Stored records
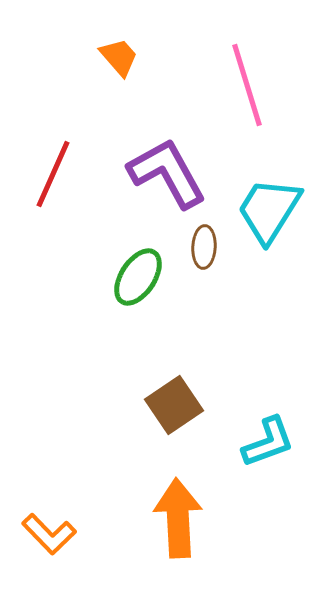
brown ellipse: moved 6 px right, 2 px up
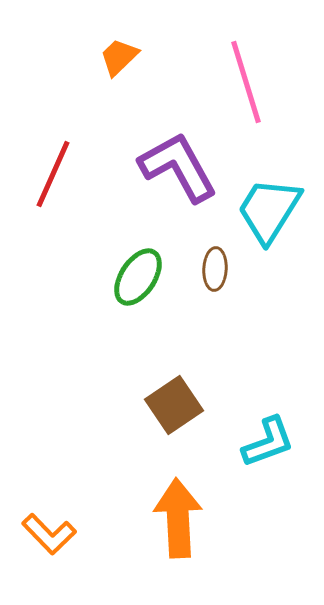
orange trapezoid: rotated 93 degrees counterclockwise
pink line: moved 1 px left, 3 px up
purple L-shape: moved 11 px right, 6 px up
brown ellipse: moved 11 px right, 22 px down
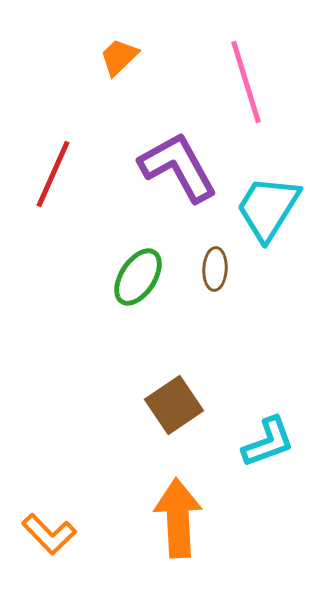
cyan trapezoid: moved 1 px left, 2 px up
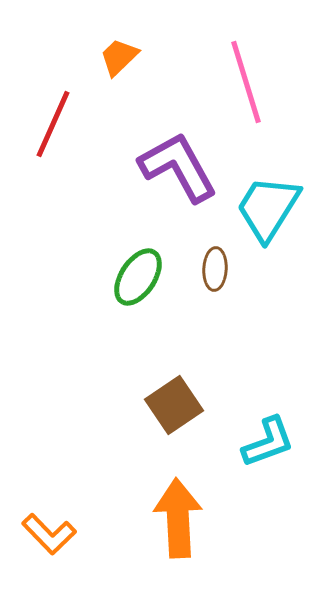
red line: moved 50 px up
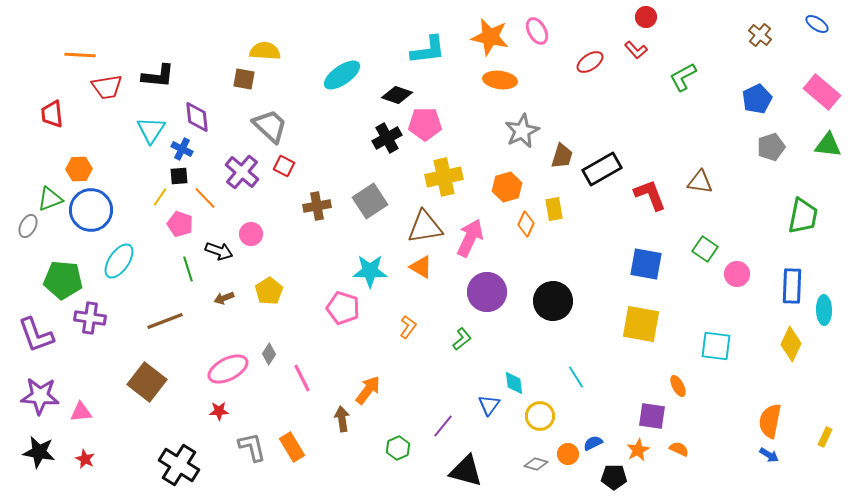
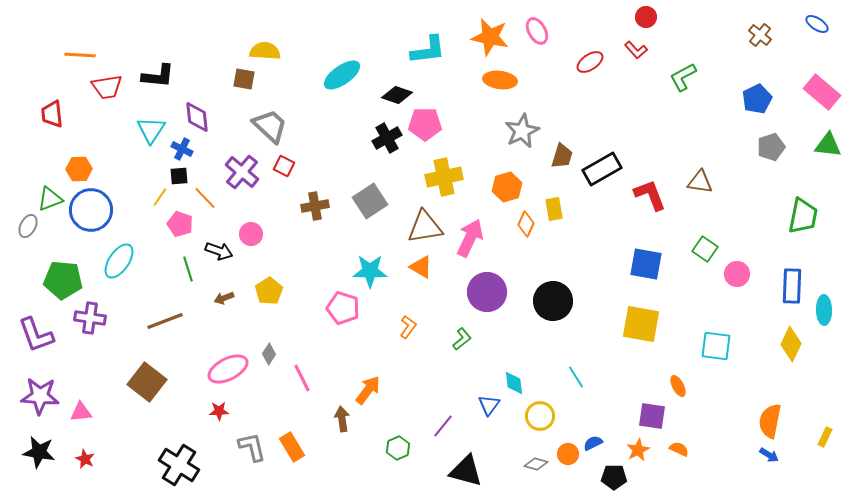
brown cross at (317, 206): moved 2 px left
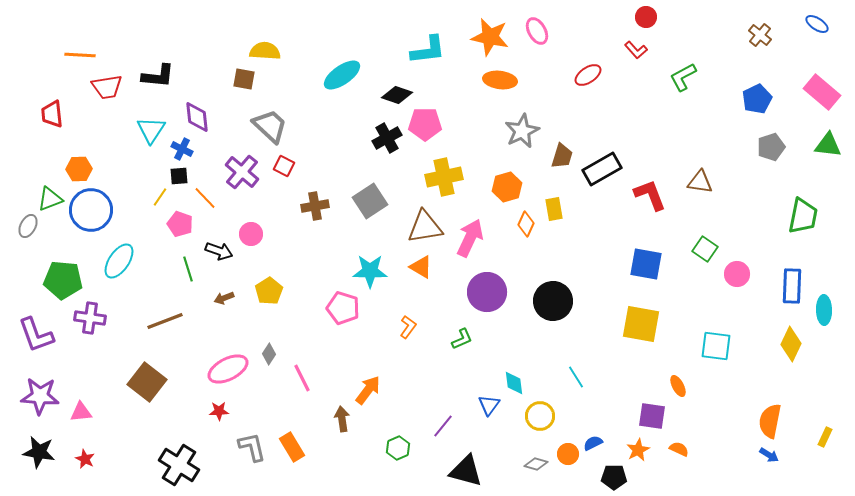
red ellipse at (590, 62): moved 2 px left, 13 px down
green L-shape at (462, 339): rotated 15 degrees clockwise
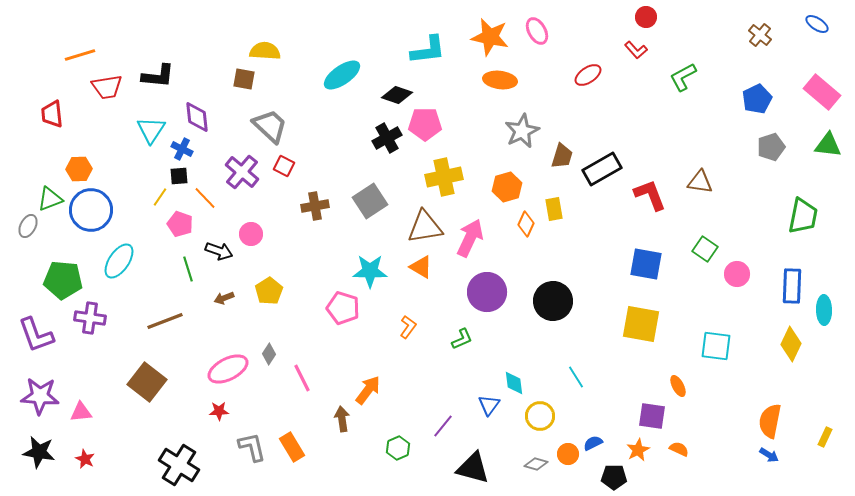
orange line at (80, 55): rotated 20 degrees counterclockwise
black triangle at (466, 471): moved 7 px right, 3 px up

■ WORK TO BE COMPLETED
Reword the items by swapping each "counterclockwise" for "anticlockwise" and keeping every other character the same. Omit the picture lines from your output.

■ FULL SOLUTION
brown ellipse: moved 6 px right, 2 px up
orange trapezoid: rotated 93 degrees anticlockwise
pink line: moved 1 px left, 3 px up
purple L-shape: moved 11 px right, 6 px up
brown ellipse: moved 11 px right, 22 px down
cyan trapezoid: moved 1 px left, 2 px up
red line: moved 50 px up
brown cross at (317, 206): moved 2 px left
red ellipse at (590, 62): moved 2 px left, 13 px down
green L-shape at (462, 339): rotated 15 degrees clockwise
orange line at (80, 55): rotated 20 degrees anticlockwise
black triangle at (466, 471): moved 7 px right, 3 px up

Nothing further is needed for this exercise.